Problem — Look through the material and tally each line bearing the word "bottle". Give only the total.

Input —
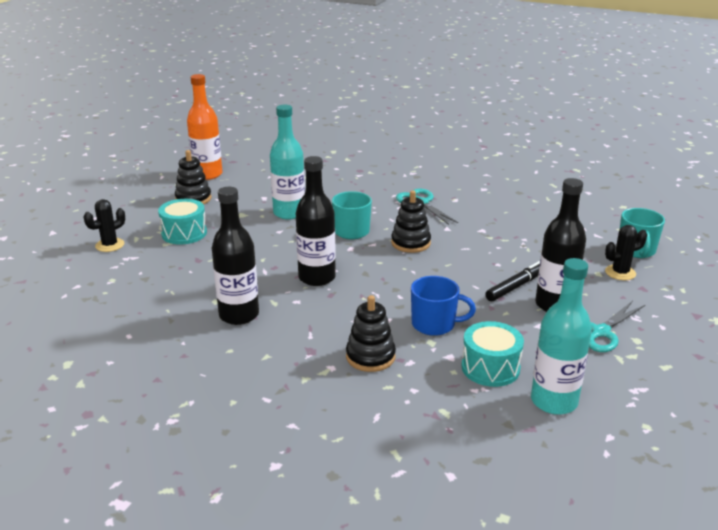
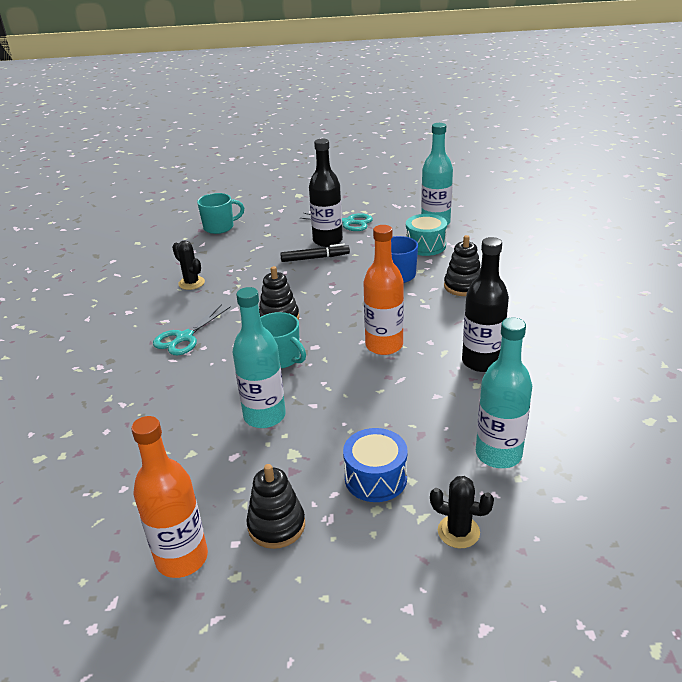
camera: 115 degrees left, 5 degrees up
(139, 281) = (498, 454): none -> turquoise bottle
(184, 233) = (375, 478): turquoise drum -> blue drum
(317, 278) = (384, 345): black bottle -> orange bottle
(515, 286) = (315, 258): black marker -> black marker turned 150 degrees clockwise
(620, 273) = (260, 228): black cactus -> black cactus (191, 283)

Exercise response — 2